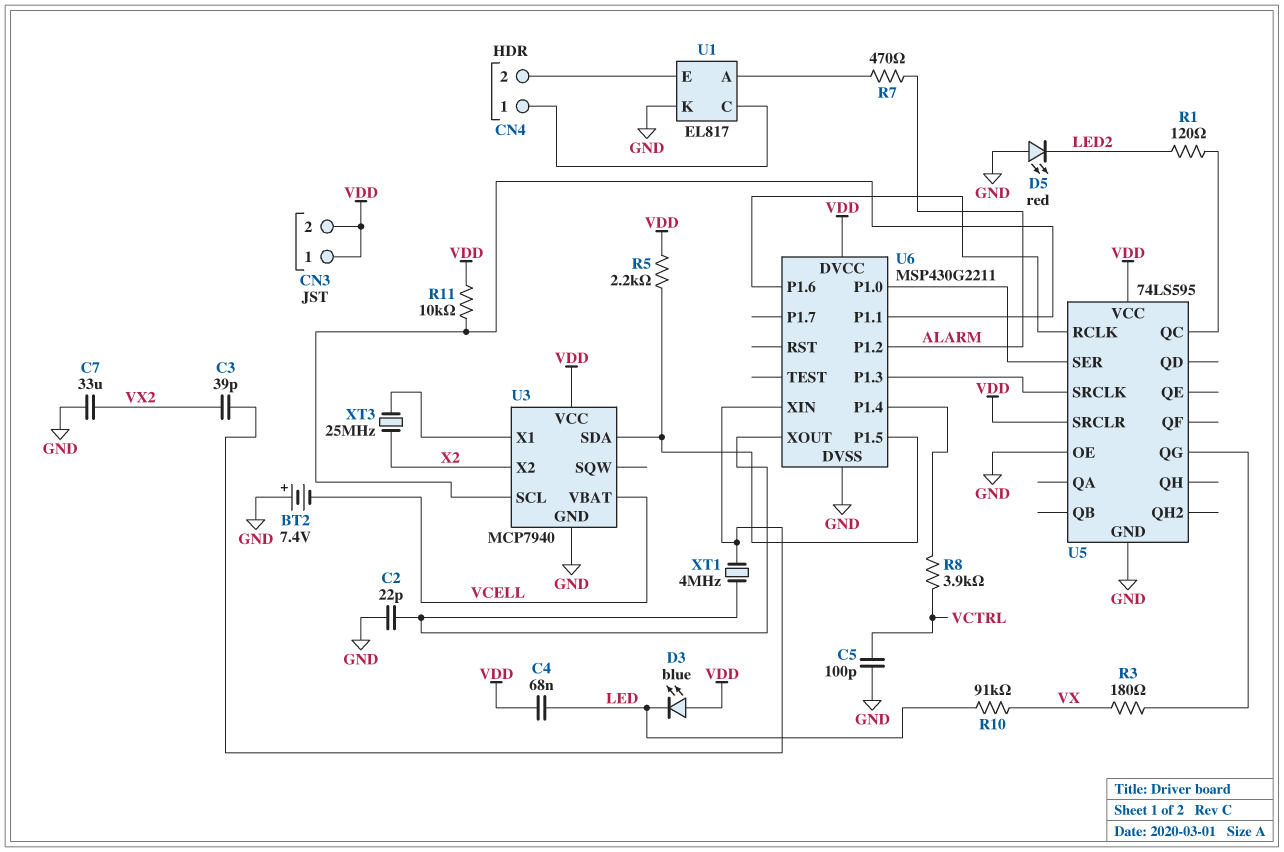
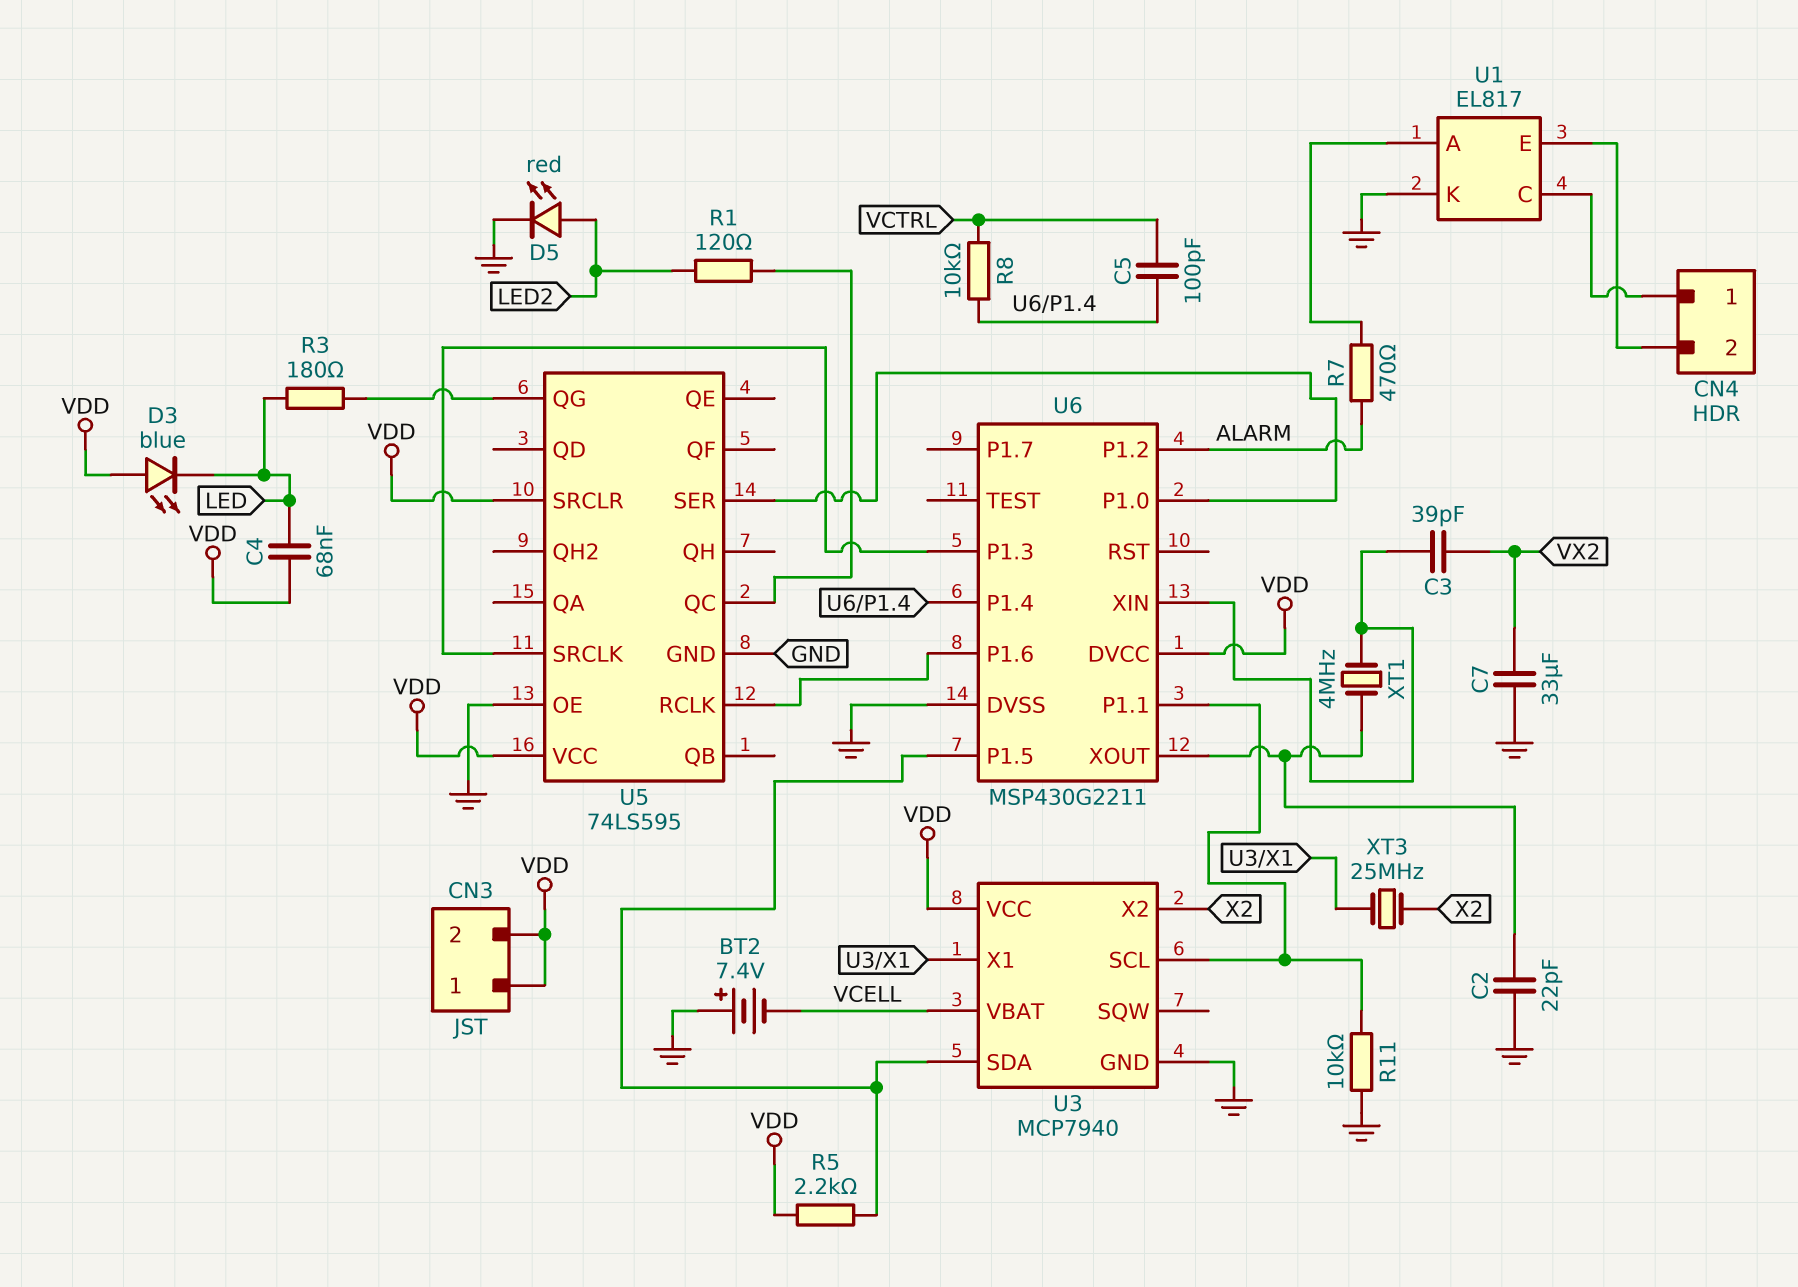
C5: 100pF (GND, VCTRL) -> 100pF (U6/P1.4, VCTRL)
D5: LED red (A GND, K LED2) -> LED red (A LED2, K GND)
R3: 180 (U5/QG, VX) -> 180 (LED, U5/QG)
R8: 3.9k (U6/P1.4, VCTRL) -> 10k (U6/P1.4, VCTRL)
R10: 91k (LED, VX) -> none
R11: 10k (U3/SCL, VDD) -> 10k (GND, U3/SCL)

***

Find every line in the records that contains the word "VCTRL"; copy those lines.

C5: 100pF (GND, VCTRL) -> 100pF (U6/P1.4, VCTRL)
R8: 3.9k (U6/P1.4, VCTRL) -> 10k (U6/P1.4, VCTRL)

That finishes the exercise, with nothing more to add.